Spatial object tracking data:
::::::::::
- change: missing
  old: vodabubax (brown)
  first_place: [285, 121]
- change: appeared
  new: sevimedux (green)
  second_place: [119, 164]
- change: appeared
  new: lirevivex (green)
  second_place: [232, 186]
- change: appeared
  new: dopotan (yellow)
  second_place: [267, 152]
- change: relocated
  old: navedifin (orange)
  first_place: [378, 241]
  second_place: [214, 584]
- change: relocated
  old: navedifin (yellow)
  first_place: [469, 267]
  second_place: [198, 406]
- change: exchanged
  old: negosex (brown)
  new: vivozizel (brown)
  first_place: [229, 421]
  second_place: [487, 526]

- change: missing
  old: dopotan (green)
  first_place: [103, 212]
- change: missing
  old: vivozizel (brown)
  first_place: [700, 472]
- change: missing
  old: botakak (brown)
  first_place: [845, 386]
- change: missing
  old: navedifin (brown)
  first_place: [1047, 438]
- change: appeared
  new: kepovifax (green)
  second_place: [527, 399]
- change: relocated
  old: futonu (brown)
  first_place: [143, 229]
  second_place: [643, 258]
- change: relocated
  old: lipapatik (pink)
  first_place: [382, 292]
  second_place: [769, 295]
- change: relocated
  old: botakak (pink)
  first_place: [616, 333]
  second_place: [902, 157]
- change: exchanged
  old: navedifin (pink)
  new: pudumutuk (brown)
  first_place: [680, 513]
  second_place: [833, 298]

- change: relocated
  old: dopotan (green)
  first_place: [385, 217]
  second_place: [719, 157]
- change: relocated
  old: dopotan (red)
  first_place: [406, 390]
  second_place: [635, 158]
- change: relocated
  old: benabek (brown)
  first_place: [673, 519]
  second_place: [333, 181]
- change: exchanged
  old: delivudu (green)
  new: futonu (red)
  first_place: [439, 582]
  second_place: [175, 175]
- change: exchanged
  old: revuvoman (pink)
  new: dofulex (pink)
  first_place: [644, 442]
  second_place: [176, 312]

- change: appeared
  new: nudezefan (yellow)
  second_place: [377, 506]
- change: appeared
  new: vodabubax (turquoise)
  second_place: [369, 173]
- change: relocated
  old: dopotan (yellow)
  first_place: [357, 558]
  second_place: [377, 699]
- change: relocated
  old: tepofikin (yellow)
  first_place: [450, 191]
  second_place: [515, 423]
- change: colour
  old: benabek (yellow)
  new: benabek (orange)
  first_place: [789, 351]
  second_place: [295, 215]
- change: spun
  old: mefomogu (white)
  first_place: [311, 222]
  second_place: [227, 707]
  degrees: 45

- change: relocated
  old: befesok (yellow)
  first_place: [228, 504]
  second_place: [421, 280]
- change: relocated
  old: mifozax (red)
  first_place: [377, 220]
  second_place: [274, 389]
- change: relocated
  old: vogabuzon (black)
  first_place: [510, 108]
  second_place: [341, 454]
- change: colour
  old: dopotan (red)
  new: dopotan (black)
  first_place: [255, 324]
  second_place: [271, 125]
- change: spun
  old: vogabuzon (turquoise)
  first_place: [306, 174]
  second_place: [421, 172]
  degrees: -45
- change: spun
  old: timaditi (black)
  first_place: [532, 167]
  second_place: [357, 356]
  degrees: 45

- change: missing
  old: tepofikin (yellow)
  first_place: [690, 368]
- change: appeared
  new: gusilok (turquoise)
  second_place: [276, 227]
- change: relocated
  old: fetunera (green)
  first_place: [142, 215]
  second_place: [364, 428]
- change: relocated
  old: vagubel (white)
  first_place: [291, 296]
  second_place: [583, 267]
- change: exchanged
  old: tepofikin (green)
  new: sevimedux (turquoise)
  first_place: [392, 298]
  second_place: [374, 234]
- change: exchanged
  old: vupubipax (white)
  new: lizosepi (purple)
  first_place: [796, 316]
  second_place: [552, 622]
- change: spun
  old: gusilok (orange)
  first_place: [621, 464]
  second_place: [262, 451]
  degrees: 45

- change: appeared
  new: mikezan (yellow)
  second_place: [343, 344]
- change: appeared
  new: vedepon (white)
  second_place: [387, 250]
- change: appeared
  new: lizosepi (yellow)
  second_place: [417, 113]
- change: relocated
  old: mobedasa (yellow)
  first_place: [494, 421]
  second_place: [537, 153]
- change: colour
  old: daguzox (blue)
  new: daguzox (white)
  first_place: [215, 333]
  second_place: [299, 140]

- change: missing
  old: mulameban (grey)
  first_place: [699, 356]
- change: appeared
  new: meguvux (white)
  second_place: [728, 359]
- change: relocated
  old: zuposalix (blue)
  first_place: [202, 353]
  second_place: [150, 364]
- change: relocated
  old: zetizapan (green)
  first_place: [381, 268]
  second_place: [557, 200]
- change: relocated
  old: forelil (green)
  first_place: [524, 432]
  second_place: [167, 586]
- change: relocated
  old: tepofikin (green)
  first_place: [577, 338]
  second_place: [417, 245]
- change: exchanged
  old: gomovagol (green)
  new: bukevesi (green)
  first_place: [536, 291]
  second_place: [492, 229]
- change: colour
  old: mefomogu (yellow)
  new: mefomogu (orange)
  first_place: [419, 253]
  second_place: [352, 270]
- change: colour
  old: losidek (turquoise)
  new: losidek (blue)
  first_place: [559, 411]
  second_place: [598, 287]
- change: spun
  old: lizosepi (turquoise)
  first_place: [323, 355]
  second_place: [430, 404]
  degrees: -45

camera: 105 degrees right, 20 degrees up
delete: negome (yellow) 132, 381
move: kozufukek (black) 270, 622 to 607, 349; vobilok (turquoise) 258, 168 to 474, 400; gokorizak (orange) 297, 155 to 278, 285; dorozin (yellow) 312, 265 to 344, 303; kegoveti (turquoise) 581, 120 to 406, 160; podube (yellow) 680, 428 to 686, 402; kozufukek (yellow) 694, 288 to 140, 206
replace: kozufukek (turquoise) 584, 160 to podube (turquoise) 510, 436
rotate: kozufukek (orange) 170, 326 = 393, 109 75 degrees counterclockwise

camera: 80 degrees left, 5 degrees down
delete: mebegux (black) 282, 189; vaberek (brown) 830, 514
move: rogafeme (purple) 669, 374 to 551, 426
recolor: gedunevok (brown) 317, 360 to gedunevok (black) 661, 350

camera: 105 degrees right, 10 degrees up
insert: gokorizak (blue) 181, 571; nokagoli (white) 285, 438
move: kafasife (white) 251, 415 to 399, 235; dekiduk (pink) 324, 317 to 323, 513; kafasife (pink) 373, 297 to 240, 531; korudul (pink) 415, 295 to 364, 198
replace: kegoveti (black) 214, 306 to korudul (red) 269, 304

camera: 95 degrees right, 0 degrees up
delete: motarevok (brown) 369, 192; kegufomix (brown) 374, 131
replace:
::::::::::
Exercise directions:
Copy range, inclusive: the line holding "new: lirevivex (green)" to the line holding "first_place: [229, 421]". Reproduce exactly those lines of the records above and no others.

Exercise output:
  new: lirevivex (green)
  second_place: [232, 186]
- change: appeared
  new: dopotan (yellow)
  second_place: [267, 152]
- change: relocated
  old: navedifin (orange)
  first_place: [378, 241]
  second_place: [214, 584]
- change: relocated
  old: navedifin (yellow)
  first_place: [469, 267]
  second_place: [198, 406]
- change: exchanged
  old: negosex (brown)
  new: vivozizel (brown)
  first_place: [229, 421]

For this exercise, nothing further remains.